## TRY IT
Filter the entries for the word "VCTRL". Copy each line in which it occurs.
*** PROVIDED DATA Section Begins ***
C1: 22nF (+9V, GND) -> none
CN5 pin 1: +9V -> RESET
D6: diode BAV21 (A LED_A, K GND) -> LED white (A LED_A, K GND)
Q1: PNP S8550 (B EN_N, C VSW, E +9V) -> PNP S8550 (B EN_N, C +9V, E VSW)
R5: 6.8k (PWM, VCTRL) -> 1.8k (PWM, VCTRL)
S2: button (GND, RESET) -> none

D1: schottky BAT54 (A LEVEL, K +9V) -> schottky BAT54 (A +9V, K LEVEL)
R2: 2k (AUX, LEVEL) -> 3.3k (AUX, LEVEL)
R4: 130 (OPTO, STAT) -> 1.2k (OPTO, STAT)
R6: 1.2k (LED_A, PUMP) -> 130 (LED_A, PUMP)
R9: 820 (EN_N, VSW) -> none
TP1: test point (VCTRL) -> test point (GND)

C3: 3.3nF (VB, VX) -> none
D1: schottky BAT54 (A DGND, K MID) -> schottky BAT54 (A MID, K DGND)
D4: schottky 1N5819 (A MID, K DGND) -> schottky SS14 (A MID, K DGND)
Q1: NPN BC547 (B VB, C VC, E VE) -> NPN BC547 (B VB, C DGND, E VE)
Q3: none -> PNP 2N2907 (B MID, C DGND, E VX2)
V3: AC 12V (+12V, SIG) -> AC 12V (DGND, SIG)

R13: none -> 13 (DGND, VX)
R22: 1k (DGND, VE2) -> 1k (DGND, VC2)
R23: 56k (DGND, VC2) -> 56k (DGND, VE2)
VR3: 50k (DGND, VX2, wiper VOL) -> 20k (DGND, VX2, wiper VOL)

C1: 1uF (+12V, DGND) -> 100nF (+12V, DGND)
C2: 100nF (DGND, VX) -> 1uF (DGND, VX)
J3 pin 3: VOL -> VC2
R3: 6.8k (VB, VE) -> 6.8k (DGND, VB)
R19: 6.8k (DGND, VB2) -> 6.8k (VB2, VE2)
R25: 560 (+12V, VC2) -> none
*** PROVIDED DATA Section Ends ***
## RESPONSE TO THE TASK
R5: 6.8k (PWM, VCTRL) -> 1.8k (PWM, VCTRL)
TP1: test point (VCTRL) -> test point (GND)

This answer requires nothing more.